Task requirements — Retype, word for word, every line starting at the line with "BUTTON pin SIG: D12 -> TX0" and ending with the final line of the entries; skip the pictures.

Content revision data —
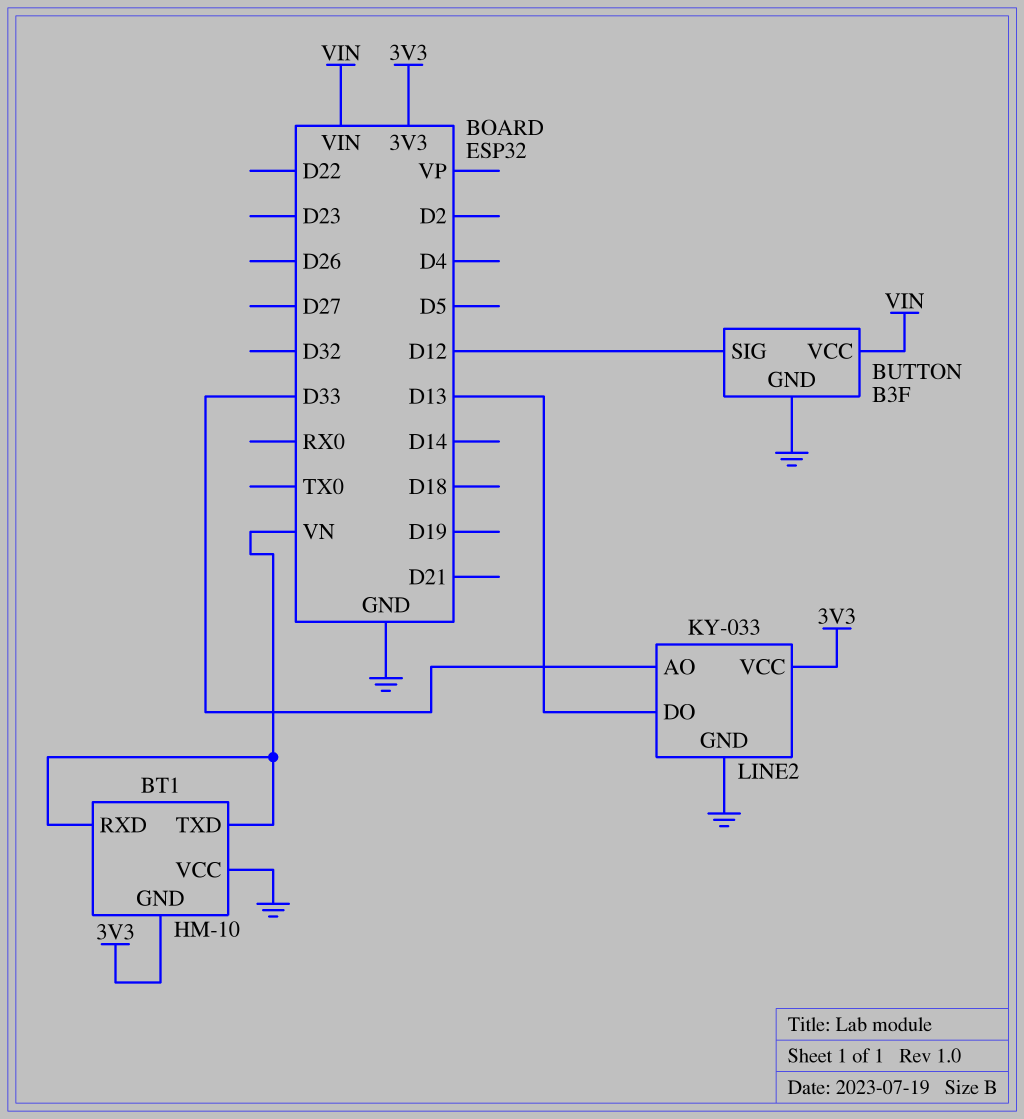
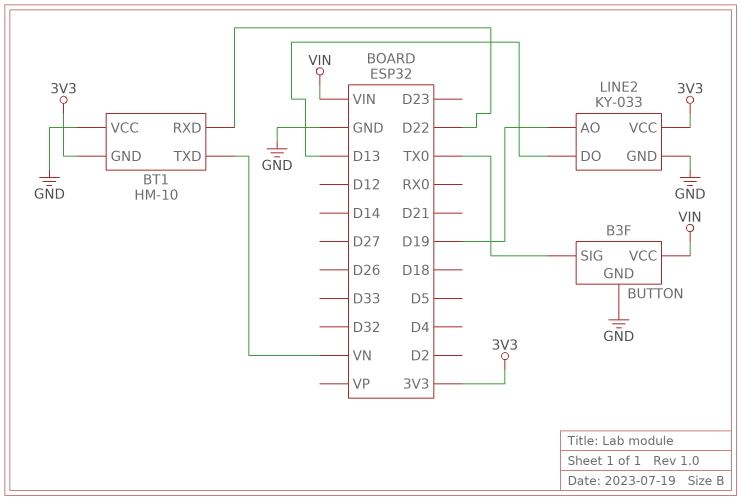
BT1 pin RXD: VN -> D22
BUTTON pin SIG: D12 -> TX0
LINE2 pin AO: D33 -> D19

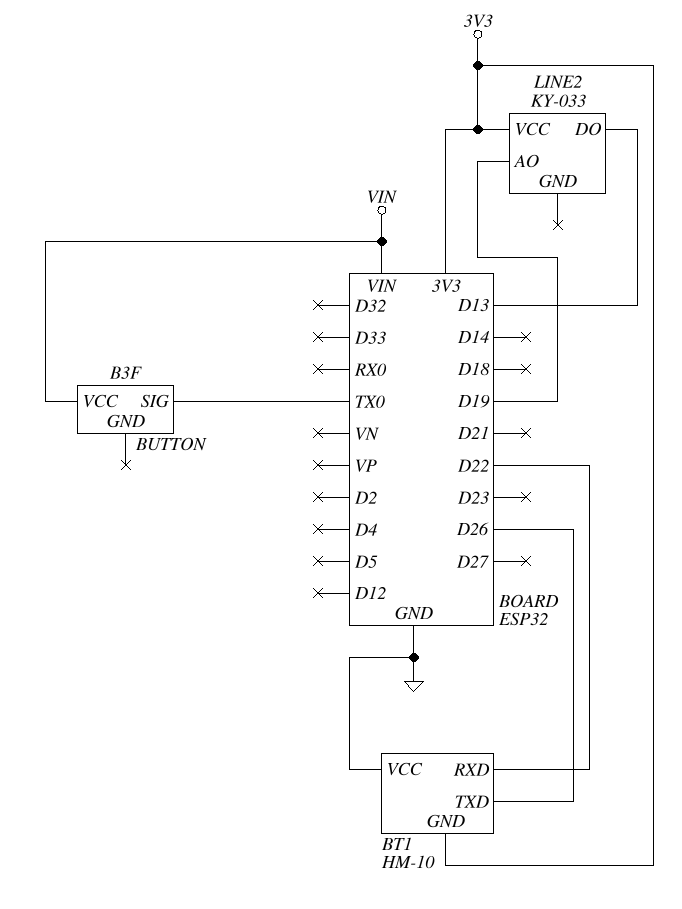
BT1 pin TXD: VN -> D26
BUTTON pin GND: GND -> none
LINE2 pin GND: GND -> none

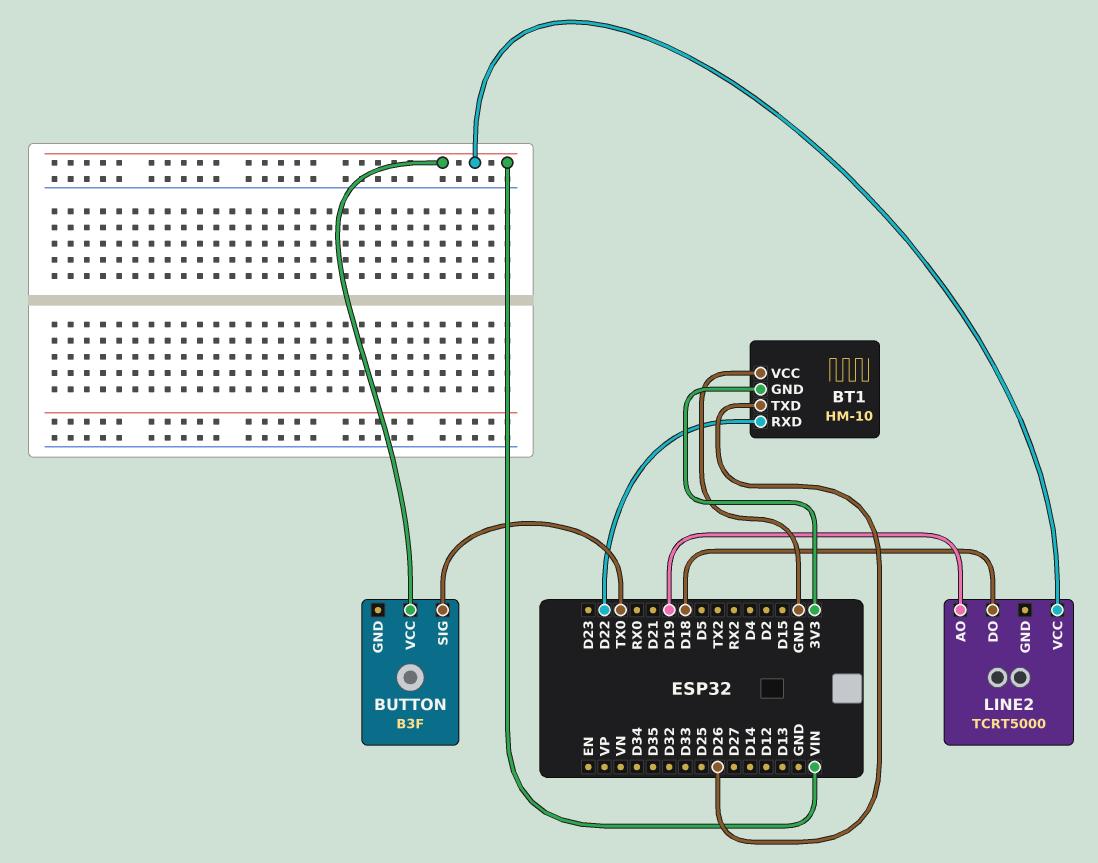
LINE2: KY-033 -> TCRT5000
LINE2 pin DO: D13 -> D18
LINE2 pin VCC: 3V3 -> VIN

Response —
BUTTON pin SIG: D12 -> TX0
LINE2 pin AO: D33 -> D19

BT1 pin TXD: VN -> D26
BUTTON pin GND: GND -> none
LINE2 pin GND: GND -> none

LINE2: KY-033 -> TCRT5000
LINE2 pin DO: D13 -> D18
LINE2 pin VCC: 3V3 -> VIN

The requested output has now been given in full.